Lines in the listing below that contain the string "none" are to be found and copied.

Data for this exercise »
----

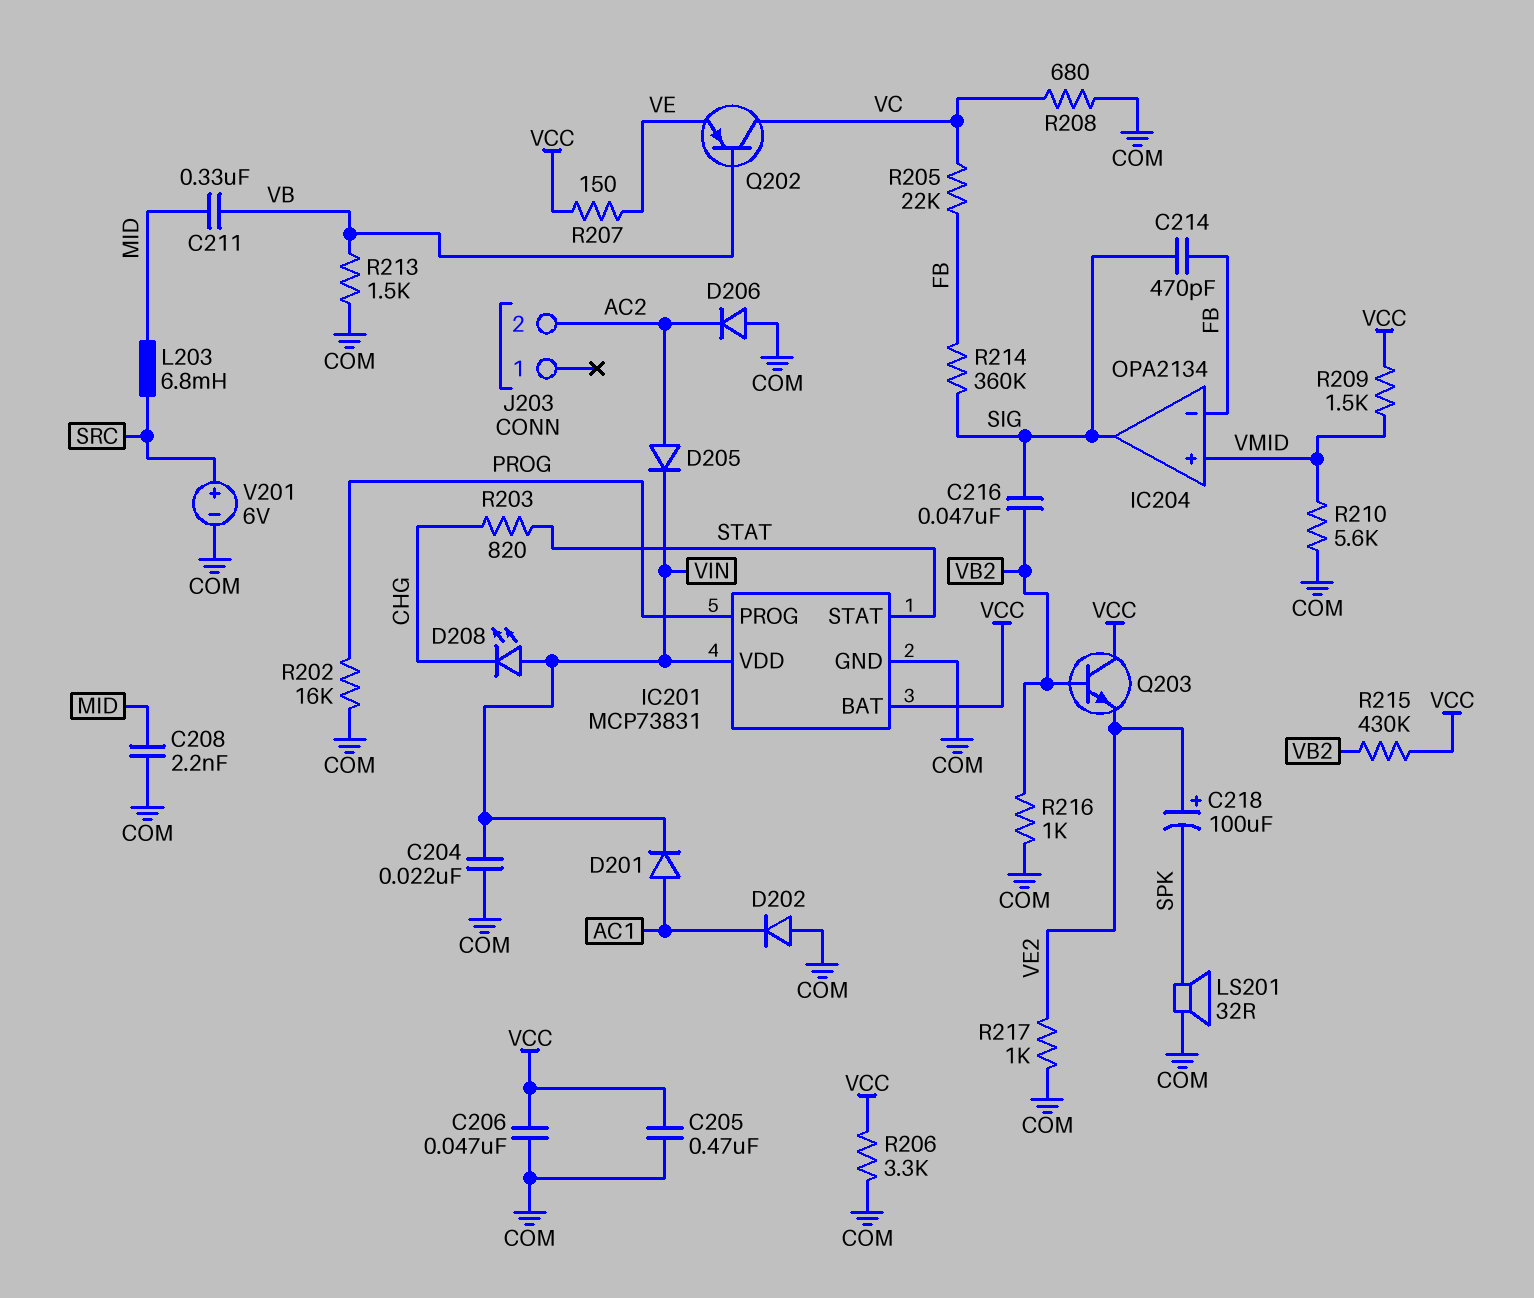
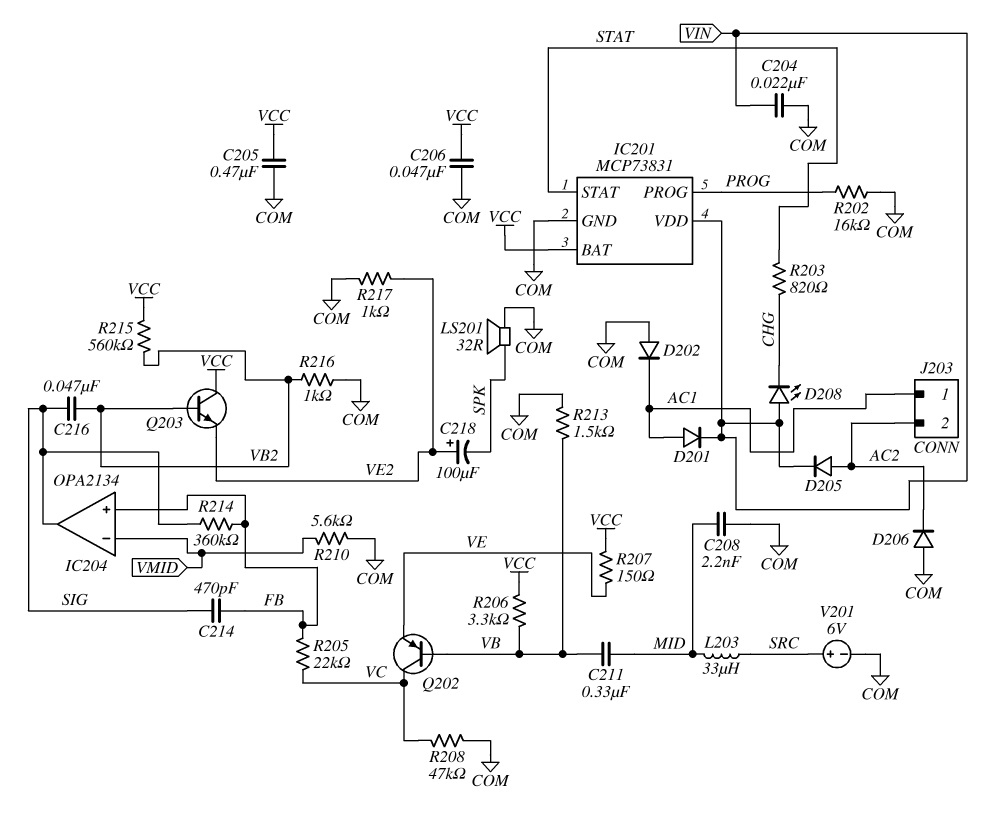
IC204 pin in+: VMID -> FB
IC204 pin in-: FB -> VMID
J203 pin 1: none -> AC1
L203: 6.8mH (MID, SRC) -> 33uH (MID, SRC)
R206: 3.3k (COM, VCC) -> 3.3k (VB, VCC)
R208: 680 (COM, VC) -> 47k (COM, VC)
R209: 1.5k (VCC, VMID) -> none
R215: 430k (VB2, VCC) -> 560k (VB2, VCC)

----

Task result »
J203 pin 1: none -> AC1
R209: 1.5k (VCC, VMID) -> none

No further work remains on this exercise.